▶ _PROBLEM TO SOLVE_: The entries below must be transcribed exactly. Leave nothing out.

[Collection entries]

Content starts

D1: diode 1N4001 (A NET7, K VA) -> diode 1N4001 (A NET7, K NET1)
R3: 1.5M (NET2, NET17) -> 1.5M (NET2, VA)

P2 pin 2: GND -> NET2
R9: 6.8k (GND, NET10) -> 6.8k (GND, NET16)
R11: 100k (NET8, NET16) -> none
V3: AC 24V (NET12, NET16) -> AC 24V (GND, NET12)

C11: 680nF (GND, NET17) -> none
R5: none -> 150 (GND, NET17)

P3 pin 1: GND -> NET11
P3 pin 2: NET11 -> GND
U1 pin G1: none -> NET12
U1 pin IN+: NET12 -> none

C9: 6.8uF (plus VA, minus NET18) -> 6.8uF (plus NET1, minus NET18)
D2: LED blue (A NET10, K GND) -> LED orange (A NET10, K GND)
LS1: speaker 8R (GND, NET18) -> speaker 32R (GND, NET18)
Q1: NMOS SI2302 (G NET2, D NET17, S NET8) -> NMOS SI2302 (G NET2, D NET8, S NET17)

Content ends

▶ _EXERCISE OUTPUT_:
D1: diode 1N4001 (A NET7, K VA) -> diode 1N4001 (A NET7, K NET1)
R3: 1.5M (NET2, NET17) -> 1.5M (NET2, VA)

P2 pin 2: GND -> NET2
R9: 6.8k (GND, NET10) -> 6.8k (GND, NET16)
R11: 100k (NET8, NET16) -> none
V3: AC 24V (NET12, NET16) -> AC 24V (GND, NET12)

C11: 680nF (GND, NET17) -> none
R5: none -> 150 (GND, NET17)

P3 pin 1: GND -> NET11
P3 pin 2: NET11 -> GND
U1 pin G1: none -> NET12
U1 pin IN+: NET12 -> none

C9: 6.8uF (plus VA, minus NET18) -> 6.8uF (plus NET1, minus NET18)
D2: LED blue (A NET10, K GND) -> LED orange (A NET10, K GND)
LS1: speaker 8R (GND, NET18) -> speaker 32R (GND, NET18)
Q1: NMOS SI2302 (G NET2, D NET17, S NET8) -> NMOS SI2302 (G NET2, D NET8, S NET17)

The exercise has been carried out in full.